* About this task:
Return every line of the data below that includes the string "camera".

[Records from a dataset]
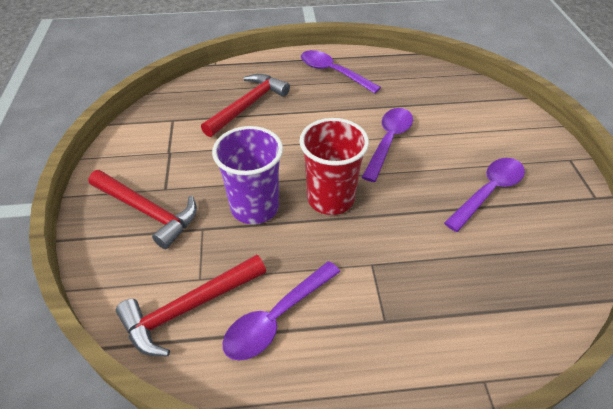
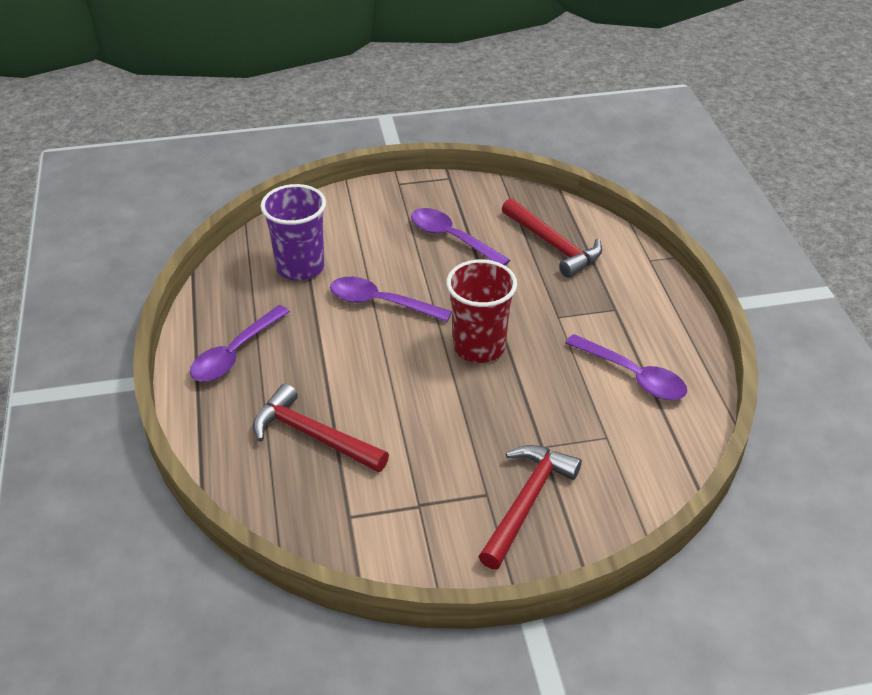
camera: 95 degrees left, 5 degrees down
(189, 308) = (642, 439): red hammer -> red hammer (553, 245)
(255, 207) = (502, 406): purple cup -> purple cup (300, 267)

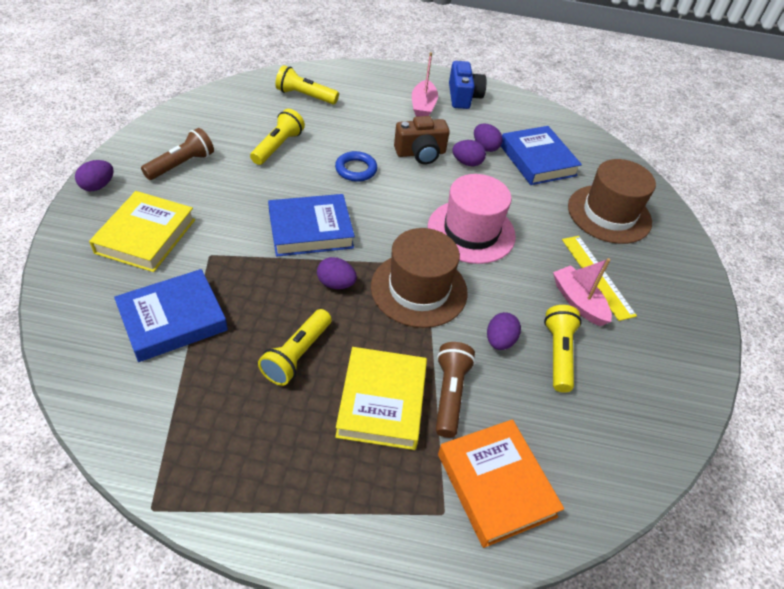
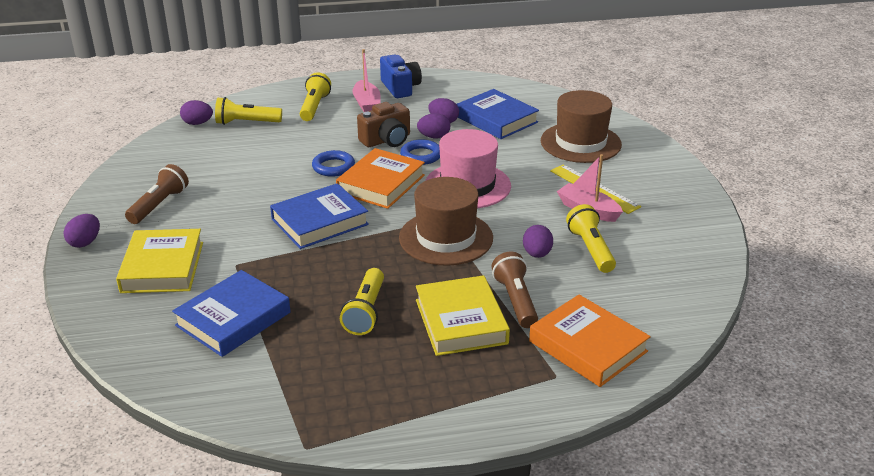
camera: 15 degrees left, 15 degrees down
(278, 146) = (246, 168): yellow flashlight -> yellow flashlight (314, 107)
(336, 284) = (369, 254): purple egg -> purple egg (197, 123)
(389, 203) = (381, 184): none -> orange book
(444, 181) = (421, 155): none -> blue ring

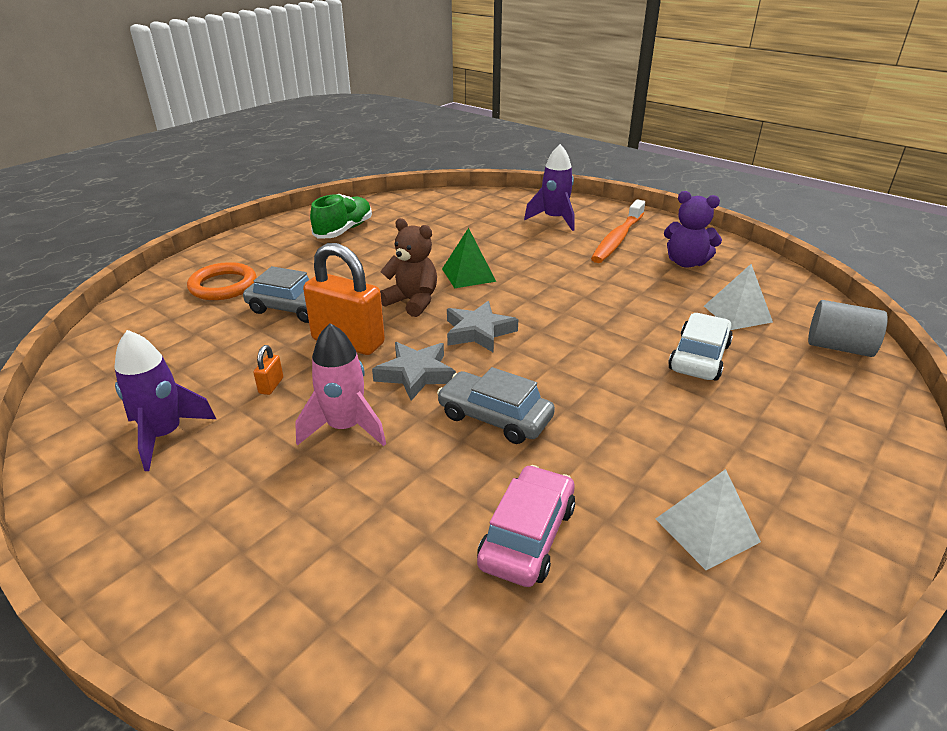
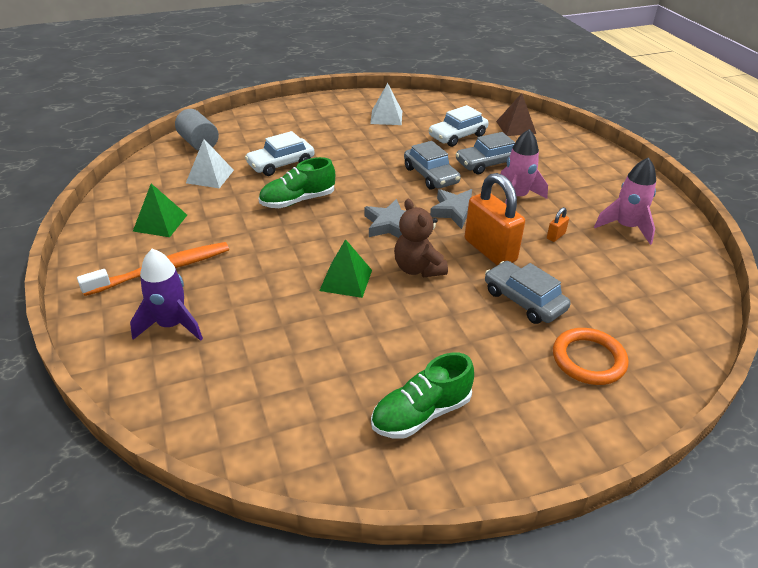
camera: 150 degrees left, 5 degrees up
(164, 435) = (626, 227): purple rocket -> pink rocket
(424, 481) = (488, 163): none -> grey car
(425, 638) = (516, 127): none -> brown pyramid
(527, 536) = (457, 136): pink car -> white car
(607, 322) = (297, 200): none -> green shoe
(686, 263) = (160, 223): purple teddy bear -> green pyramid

* Result:
camera: 95 degrees left, 5 degrees down
camera: 15 degrees left, 15 degrees down
camera: 150 degrees left, 5 degrees up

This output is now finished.